• Work instruction:
For the records below, give the number of lines in which "hexagon" appears, and add nothing else.

• Dataset:
%%

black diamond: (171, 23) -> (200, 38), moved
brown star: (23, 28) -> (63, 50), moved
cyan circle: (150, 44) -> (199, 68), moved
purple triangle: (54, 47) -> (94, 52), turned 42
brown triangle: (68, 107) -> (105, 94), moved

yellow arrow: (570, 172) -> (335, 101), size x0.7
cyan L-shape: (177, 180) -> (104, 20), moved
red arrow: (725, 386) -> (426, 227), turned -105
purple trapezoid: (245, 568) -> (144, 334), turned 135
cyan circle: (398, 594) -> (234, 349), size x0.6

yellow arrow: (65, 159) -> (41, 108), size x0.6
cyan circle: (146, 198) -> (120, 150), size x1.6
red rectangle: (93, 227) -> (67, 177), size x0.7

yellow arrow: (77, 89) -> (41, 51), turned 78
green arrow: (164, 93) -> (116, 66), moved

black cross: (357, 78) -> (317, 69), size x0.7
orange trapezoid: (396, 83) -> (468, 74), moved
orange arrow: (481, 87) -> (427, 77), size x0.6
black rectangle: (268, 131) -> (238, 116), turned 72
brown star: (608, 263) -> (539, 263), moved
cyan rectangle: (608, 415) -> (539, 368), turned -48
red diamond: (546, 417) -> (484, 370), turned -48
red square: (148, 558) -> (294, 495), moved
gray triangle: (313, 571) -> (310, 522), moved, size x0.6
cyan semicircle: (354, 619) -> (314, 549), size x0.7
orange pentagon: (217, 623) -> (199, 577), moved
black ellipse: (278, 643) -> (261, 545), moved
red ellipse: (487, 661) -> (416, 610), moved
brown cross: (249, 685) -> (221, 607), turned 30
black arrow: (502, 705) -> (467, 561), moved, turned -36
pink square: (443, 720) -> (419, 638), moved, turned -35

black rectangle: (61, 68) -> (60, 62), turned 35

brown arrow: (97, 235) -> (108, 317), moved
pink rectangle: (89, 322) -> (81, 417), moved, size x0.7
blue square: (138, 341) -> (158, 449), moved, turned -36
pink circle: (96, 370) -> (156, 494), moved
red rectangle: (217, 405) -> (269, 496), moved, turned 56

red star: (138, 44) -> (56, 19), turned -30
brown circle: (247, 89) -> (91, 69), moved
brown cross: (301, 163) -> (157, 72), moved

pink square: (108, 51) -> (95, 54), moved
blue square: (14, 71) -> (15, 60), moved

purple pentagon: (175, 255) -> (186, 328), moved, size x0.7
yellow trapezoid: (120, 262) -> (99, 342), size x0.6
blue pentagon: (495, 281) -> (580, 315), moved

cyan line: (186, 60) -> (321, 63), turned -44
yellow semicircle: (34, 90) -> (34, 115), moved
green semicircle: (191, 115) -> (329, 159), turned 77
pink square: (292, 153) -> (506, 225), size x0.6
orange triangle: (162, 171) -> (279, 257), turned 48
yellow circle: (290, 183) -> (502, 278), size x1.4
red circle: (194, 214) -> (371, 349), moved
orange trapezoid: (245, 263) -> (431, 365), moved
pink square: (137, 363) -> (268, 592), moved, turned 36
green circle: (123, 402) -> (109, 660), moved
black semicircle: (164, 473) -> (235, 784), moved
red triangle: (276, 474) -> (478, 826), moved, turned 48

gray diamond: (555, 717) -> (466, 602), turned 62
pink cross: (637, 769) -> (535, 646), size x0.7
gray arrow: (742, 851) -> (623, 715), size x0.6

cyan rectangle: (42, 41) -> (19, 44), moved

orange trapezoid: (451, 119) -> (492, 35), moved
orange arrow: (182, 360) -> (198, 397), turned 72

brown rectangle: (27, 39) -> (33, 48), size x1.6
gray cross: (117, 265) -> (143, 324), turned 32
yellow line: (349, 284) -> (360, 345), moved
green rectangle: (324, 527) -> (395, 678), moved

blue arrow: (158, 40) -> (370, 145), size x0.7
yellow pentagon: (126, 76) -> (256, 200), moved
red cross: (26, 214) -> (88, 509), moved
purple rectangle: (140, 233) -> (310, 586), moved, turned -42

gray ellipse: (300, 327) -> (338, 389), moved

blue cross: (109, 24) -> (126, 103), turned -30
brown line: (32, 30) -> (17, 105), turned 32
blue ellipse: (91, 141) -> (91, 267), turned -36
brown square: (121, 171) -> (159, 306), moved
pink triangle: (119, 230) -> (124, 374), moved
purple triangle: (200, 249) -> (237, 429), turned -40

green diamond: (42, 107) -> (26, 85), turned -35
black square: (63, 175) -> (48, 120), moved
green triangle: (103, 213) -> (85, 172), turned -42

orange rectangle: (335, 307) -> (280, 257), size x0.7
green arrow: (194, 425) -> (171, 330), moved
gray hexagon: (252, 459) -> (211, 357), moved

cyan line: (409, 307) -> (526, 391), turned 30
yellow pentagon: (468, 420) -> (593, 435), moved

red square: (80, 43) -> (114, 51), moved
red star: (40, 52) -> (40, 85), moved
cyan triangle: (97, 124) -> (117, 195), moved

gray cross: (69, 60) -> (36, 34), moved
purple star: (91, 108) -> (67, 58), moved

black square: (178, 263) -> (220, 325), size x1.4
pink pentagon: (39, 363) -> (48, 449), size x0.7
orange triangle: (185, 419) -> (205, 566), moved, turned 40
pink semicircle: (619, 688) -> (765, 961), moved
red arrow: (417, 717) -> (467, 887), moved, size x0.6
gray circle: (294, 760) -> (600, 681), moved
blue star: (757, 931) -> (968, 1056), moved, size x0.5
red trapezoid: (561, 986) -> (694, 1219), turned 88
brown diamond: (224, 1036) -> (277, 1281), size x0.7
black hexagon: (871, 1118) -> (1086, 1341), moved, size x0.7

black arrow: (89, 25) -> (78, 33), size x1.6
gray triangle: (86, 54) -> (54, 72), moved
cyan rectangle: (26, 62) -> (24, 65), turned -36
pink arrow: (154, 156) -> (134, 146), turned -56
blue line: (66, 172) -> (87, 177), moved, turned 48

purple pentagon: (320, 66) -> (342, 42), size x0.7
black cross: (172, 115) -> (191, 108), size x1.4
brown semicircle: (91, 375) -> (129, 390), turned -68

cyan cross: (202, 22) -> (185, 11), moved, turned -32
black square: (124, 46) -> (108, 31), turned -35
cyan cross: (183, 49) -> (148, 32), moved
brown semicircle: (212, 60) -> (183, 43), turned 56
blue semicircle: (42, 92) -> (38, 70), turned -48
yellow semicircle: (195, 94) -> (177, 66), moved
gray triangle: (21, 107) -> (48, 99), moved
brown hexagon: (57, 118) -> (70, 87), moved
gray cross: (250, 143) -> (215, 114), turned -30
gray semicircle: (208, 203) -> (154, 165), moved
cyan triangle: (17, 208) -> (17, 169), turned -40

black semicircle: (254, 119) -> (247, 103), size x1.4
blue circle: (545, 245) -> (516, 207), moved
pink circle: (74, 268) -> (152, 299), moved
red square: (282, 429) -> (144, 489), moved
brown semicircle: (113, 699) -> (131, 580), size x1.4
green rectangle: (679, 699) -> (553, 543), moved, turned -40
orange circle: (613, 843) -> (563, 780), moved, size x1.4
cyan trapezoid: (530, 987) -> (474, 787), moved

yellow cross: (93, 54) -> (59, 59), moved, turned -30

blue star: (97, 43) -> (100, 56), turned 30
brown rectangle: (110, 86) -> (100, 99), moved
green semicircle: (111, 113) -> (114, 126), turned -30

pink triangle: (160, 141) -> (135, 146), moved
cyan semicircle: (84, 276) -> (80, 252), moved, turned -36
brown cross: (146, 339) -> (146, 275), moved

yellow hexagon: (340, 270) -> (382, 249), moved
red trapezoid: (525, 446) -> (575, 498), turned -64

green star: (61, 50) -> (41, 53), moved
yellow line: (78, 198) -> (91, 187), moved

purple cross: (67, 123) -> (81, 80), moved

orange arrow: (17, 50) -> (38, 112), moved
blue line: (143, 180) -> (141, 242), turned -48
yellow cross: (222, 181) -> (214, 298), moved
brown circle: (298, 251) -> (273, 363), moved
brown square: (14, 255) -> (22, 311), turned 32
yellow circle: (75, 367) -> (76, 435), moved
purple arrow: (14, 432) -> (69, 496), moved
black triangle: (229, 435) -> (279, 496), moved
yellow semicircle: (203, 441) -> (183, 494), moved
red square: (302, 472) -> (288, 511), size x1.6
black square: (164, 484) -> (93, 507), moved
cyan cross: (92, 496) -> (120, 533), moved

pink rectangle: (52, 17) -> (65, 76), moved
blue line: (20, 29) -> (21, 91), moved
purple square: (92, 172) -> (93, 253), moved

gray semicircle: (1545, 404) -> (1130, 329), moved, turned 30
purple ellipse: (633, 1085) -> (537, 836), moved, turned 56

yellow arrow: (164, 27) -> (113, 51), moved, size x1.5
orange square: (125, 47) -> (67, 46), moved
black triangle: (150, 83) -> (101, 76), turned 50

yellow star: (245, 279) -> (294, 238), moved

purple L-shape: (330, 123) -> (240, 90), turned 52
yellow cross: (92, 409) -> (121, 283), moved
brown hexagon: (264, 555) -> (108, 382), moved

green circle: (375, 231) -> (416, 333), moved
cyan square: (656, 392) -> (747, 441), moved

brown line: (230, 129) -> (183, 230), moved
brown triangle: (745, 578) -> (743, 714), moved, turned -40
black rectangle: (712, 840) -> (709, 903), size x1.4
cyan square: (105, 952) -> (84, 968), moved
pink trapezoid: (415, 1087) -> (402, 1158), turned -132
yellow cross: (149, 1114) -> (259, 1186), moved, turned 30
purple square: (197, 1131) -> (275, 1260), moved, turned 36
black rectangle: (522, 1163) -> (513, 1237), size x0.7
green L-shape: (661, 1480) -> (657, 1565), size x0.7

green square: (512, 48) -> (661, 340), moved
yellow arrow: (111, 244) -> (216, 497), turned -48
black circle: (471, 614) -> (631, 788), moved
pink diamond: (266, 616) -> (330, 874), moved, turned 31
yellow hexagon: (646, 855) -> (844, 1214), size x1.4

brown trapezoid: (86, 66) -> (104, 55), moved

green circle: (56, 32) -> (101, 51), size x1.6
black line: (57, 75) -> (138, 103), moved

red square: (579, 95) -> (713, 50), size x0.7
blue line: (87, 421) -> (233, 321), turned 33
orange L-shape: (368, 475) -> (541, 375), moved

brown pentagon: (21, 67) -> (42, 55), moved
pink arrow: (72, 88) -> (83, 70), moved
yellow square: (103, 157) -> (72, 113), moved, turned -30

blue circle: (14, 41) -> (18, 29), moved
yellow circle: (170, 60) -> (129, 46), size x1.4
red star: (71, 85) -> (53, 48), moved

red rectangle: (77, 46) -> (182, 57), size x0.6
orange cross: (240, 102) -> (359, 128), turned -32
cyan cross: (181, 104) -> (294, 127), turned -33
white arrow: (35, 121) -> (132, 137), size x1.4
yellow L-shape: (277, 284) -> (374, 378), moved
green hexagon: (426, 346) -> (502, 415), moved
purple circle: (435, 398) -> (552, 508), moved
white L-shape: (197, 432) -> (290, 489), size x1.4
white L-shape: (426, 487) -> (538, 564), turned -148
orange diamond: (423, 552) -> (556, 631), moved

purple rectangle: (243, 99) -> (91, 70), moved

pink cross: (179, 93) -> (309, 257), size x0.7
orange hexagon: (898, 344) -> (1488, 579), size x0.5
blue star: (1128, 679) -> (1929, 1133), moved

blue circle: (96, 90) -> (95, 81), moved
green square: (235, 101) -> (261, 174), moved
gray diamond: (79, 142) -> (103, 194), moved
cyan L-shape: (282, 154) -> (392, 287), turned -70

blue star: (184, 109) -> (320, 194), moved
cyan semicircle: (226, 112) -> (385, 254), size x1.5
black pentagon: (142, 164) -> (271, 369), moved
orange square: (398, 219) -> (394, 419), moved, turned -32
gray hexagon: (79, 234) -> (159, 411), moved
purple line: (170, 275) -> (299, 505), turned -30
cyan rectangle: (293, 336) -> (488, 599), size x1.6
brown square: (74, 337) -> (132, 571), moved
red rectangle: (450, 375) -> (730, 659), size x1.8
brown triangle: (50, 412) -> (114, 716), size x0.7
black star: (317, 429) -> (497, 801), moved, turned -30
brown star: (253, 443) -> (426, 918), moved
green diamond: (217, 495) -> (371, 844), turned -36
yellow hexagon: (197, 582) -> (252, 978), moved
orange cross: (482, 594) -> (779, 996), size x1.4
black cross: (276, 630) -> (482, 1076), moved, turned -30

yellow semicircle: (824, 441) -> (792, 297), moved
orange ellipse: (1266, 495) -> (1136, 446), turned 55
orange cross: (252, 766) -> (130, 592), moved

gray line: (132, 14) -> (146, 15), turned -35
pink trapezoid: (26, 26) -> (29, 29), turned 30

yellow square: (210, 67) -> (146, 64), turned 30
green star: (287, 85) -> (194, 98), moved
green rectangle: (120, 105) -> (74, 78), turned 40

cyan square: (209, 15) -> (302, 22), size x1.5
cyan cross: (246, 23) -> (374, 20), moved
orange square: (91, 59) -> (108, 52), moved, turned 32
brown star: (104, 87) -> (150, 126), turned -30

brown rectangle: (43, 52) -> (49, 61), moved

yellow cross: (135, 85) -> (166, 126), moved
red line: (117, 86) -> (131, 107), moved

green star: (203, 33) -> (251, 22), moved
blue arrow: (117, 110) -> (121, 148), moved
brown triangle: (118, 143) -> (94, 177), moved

%%

• Answer:
10